### EXERCISE PROMPT
Print the first line of the records below and every line after it, up to and including the line with "camera: 60 degrees right, 15 degrees up". Print nothing else.

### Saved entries
* * * * *

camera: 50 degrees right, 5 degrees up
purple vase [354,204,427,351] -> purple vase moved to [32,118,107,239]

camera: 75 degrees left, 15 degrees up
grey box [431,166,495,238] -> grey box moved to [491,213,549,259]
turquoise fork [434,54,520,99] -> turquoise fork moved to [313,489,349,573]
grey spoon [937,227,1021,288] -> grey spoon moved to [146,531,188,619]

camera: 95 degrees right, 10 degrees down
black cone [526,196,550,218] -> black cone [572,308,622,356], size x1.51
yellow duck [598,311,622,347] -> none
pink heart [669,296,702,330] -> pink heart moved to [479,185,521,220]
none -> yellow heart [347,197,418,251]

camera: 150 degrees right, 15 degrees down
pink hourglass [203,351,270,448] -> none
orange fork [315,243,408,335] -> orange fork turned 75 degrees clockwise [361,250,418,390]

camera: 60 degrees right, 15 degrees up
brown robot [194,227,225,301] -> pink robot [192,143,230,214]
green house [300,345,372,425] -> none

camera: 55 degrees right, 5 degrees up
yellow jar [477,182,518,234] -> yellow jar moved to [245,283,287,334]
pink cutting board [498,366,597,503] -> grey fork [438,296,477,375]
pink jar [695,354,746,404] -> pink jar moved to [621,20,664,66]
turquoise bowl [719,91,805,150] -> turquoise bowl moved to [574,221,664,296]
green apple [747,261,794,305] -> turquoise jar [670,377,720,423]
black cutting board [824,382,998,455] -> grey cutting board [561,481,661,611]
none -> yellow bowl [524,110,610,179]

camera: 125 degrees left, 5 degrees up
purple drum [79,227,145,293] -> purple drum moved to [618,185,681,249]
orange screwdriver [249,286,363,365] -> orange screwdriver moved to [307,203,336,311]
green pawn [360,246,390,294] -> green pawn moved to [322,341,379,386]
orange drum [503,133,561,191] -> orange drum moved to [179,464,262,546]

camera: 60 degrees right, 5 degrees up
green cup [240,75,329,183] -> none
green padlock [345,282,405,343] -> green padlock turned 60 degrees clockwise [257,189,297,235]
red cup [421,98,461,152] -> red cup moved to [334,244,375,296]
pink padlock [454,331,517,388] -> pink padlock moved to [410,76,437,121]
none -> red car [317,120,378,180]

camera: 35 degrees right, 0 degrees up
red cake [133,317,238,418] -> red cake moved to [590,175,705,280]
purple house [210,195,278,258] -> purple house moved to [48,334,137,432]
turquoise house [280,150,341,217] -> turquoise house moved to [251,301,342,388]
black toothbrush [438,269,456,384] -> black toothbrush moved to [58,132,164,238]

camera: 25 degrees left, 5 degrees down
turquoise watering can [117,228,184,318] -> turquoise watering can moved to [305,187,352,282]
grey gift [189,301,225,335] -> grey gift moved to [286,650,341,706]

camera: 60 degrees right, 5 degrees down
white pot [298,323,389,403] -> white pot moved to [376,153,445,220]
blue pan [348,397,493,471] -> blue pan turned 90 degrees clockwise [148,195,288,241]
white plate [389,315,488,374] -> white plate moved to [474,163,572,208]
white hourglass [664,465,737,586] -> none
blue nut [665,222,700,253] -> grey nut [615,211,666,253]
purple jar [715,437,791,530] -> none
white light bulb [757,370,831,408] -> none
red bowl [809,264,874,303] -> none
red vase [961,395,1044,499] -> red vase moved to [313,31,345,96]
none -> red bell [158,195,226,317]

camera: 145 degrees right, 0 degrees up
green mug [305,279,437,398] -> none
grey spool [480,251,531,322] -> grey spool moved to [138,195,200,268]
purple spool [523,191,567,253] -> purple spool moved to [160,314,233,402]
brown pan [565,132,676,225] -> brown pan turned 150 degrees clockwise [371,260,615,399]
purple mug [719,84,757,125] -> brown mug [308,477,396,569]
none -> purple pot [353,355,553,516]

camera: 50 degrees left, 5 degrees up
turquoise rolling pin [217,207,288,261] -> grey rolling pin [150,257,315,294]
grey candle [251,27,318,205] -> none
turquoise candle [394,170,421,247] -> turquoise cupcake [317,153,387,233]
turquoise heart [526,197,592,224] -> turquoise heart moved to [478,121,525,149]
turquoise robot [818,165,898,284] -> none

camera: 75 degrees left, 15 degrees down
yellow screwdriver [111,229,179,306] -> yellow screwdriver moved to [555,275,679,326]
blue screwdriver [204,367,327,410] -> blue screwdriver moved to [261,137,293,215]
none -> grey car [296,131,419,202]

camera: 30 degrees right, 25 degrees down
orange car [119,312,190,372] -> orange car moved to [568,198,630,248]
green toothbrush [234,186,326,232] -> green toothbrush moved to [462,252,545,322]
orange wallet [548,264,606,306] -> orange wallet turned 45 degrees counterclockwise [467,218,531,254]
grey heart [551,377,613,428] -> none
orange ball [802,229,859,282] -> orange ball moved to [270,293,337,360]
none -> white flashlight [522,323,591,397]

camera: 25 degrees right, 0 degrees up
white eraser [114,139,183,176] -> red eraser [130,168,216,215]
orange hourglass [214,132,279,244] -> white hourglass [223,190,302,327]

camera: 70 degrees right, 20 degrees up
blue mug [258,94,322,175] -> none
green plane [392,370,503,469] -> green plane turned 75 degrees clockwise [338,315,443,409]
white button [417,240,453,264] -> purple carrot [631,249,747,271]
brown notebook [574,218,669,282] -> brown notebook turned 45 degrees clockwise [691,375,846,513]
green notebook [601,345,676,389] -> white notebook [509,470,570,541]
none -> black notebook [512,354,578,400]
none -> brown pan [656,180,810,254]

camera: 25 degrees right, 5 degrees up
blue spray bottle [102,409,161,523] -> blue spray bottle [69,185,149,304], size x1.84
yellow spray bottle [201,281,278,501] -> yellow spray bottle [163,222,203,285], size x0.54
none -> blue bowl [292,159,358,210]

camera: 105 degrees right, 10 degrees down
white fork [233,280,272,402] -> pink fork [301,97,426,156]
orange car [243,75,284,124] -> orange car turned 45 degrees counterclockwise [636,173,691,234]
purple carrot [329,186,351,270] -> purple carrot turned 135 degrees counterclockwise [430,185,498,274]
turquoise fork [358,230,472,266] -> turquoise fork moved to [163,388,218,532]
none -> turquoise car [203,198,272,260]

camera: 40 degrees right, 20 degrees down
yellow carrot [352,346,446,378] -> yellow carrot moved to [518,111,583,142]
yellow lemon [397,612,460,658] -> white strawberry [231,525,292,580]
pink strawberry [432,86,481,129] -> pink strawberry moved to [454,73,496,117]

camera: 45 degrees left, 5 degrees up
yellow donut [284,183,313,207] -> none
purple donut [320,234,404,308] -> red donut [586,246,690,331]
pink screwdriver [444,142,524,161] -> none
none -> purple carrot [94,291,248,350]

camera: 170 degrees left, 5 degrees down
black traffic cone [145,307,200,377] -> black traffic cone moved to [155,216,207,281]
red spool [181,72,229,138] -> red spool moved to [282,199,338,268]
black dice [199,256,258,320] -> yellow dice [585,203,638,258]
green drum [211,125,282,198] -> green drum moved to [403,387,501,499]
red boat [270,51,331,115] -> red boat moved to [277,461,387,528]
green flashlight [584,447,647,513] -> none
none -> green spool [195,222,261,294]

* * * * *

### TASK RESPONSE
camera: 50 degrees right, 5 degrees up
purple vase [354,204,427,351] -> purple vase moved to [32,118,107,239]

camera: 75 degrees left, 15 degrees up
grey box [431,166,495,238] -> grey box moved to [491,213,549,259]
turquoise fork [434,54,520,99] -> turquoise fork moved to [313,489,349,573]
grey spoon [937,227,1021,288] -> grey spoon moved to [146,531,188,619]

camera: 95 degrees right, 10 degrees down
black cone [526,196,550,218] -> black cone [572,308,622,356], size x1.51
yellow duck [598,311,622,347] -> none
pink heart [669,296,702,330] -> pink heart moved to [479,185,521,220]
none -> yellow heart [347,197,418,251]

camera: 150 degrees right, 15 degrees down
pink hourglass [203,351,270,448] -> none
orange fork [315,243,408,335] -> orange fork turned 75 degrees clockwise [361,250,418,390]

camera: 60 degrees right, 15 degrees up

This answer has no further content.